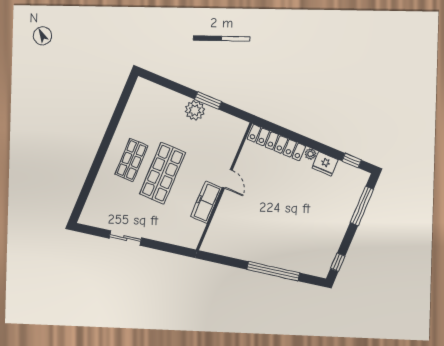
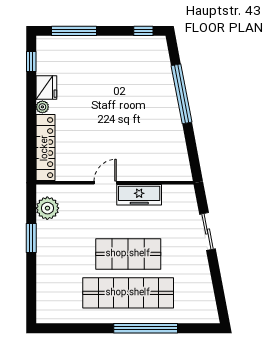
plant: (195, 110) -> (47, 208), moved
shop shelf: (132, 160) -> (128, 293), width x2.00, depth x1.36
window: (98, 162) -> (146, 328), added
sliding door: (125, 238) -> (208, 231), moved

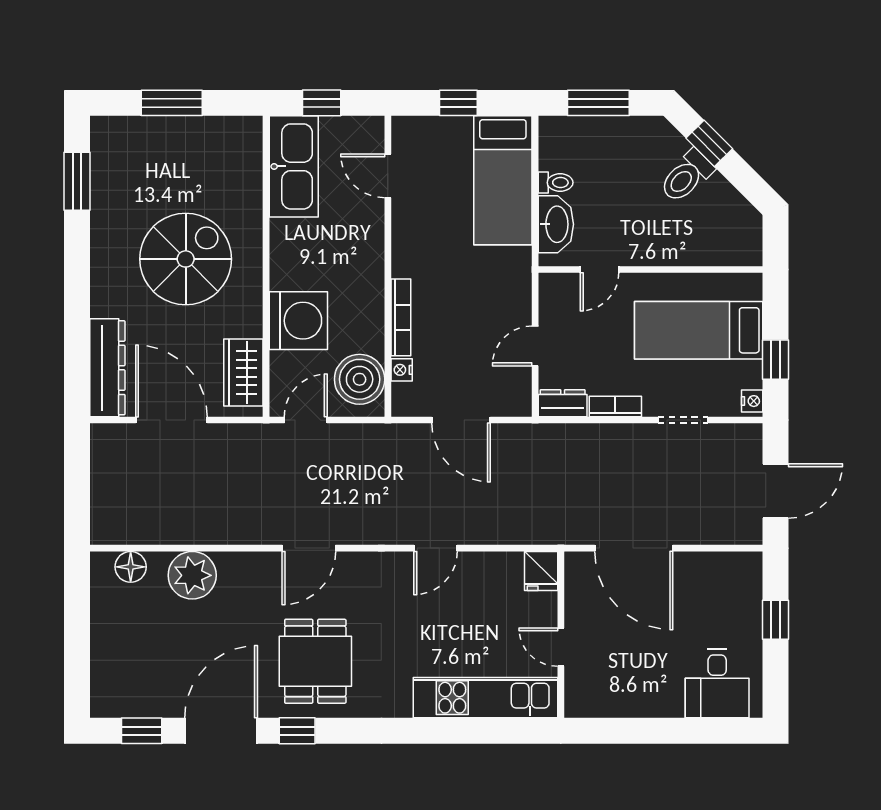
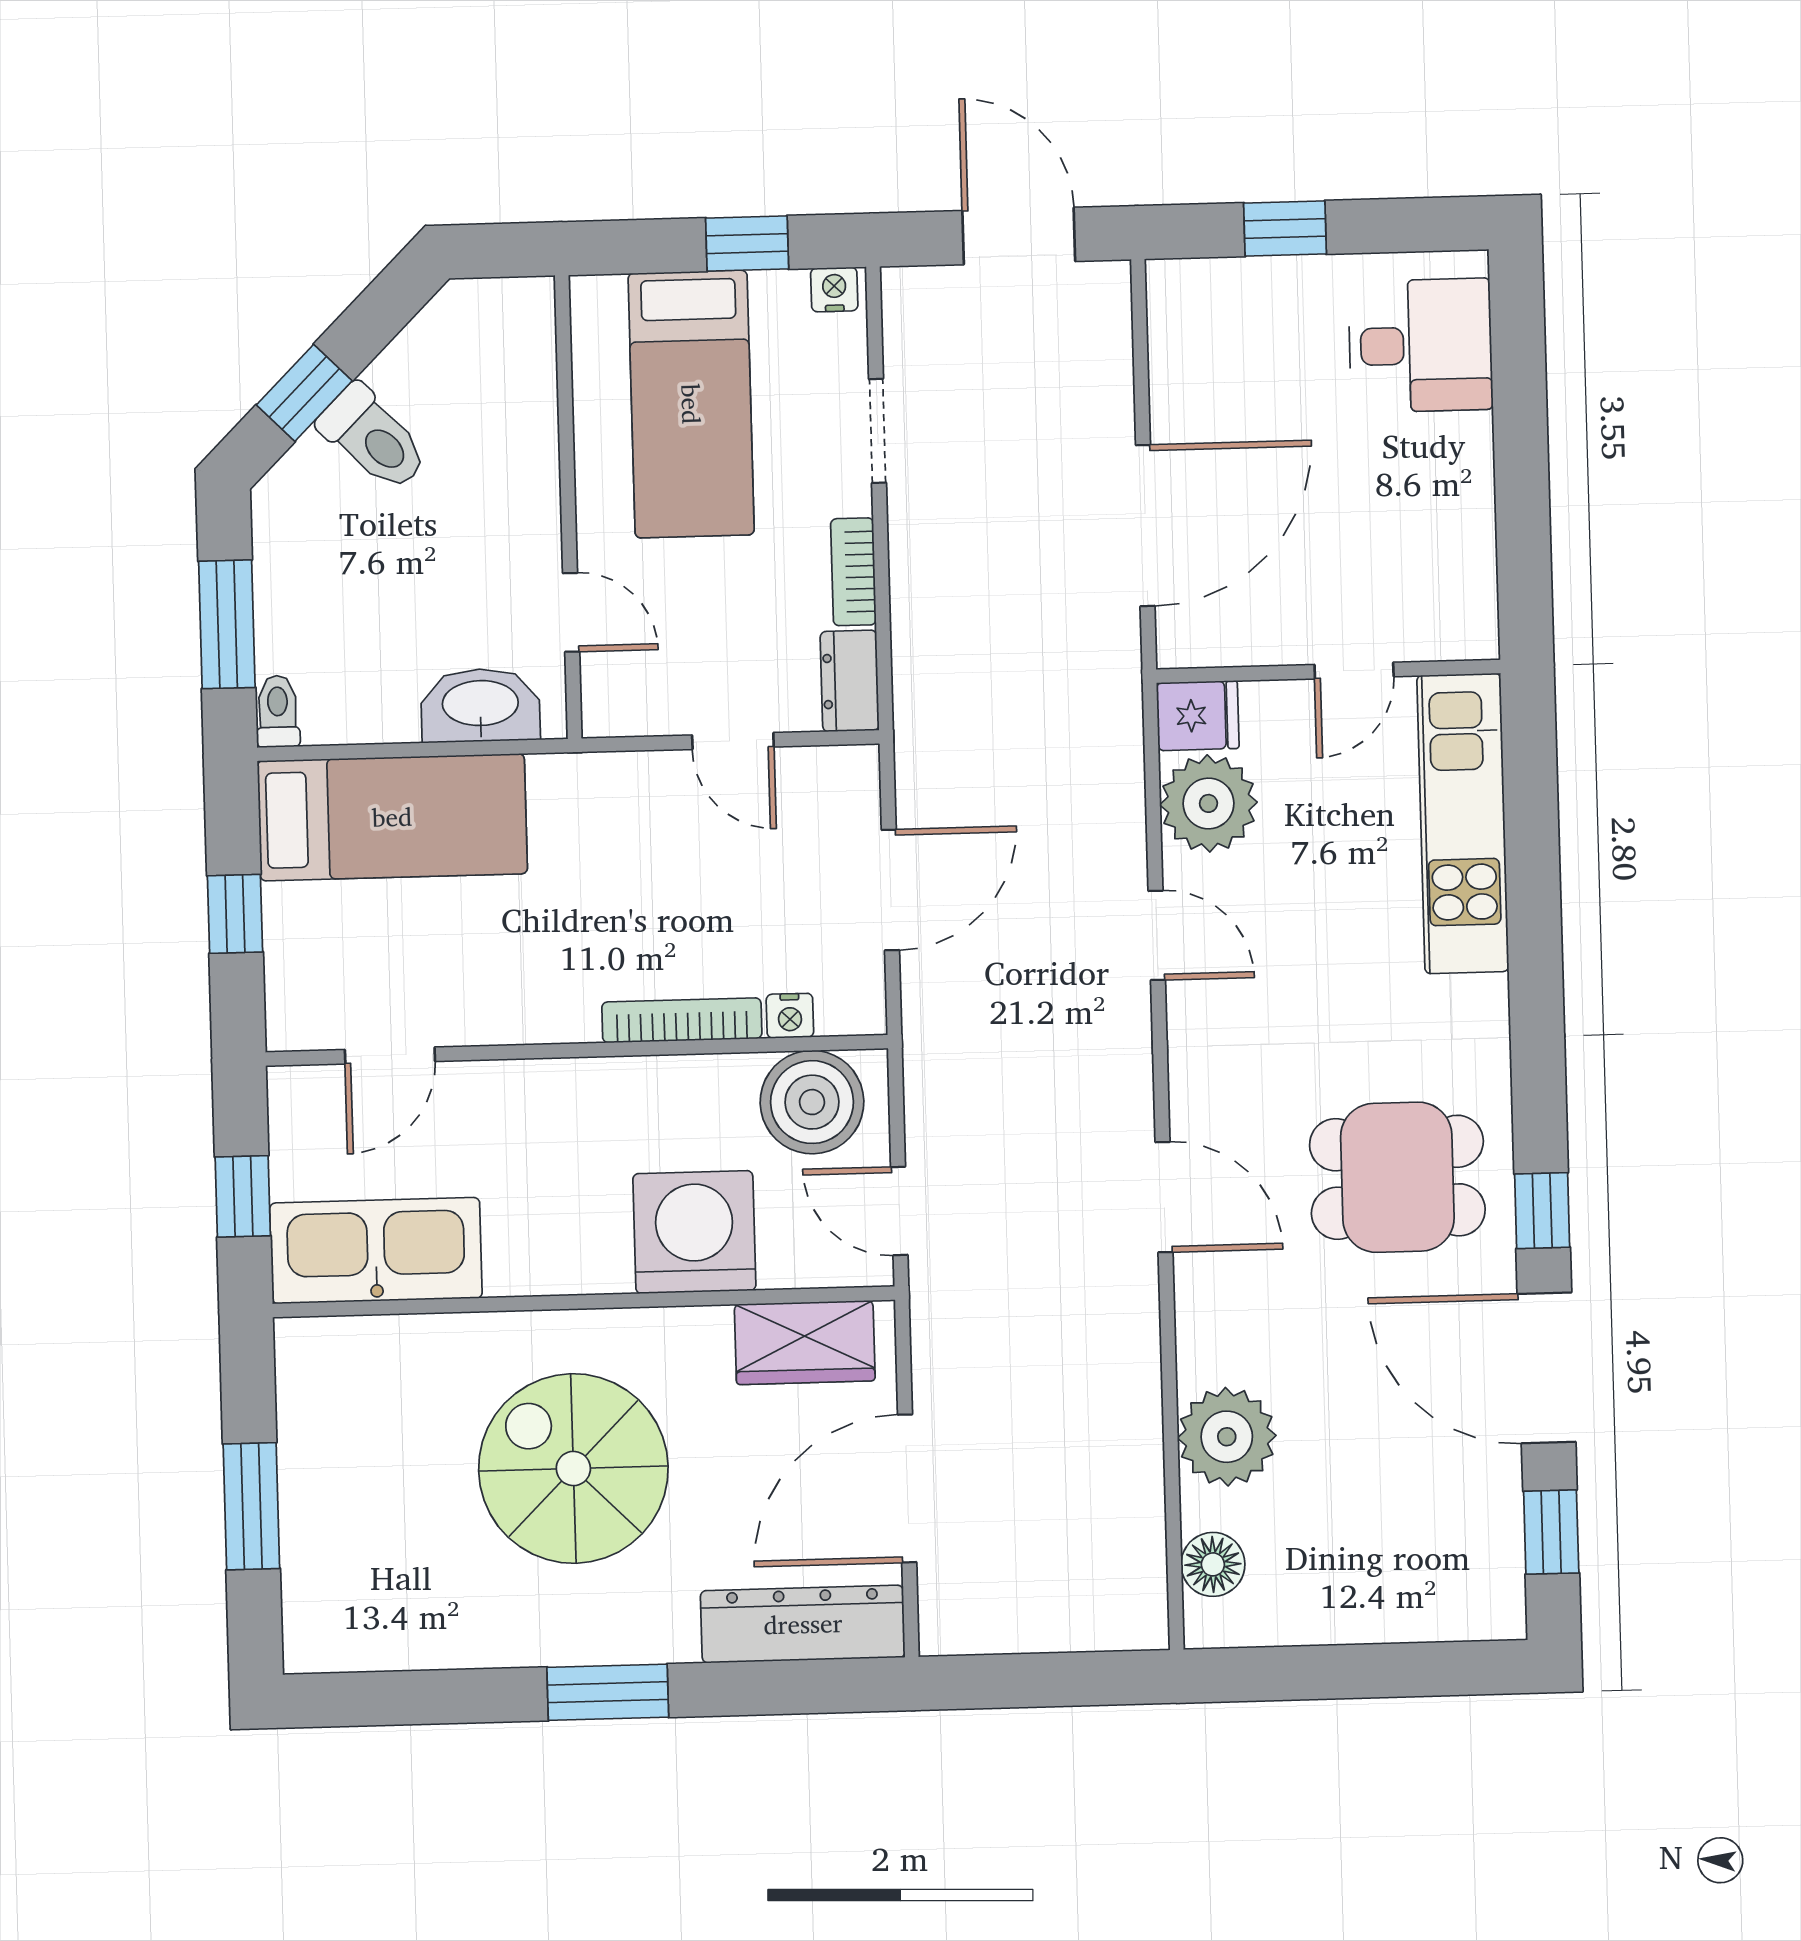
window: (77, 181) -> (608, 1692), moved
toilet: (556, 183) -> (278, 711), moved
plant: (499, 575) -> (1209, 803), added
========
Repeat exactly the lines above, starting with the line that contains "window: (77, 181) -> (608, 1692), moved" and ending with the last line, both included, and nothing else.

*Response area*:
window: (77, 181) -> (608, 1692), moved
toilet: (556, 183) -> (278, 711), moved
plant: (499, 575) -> (1209, 803), added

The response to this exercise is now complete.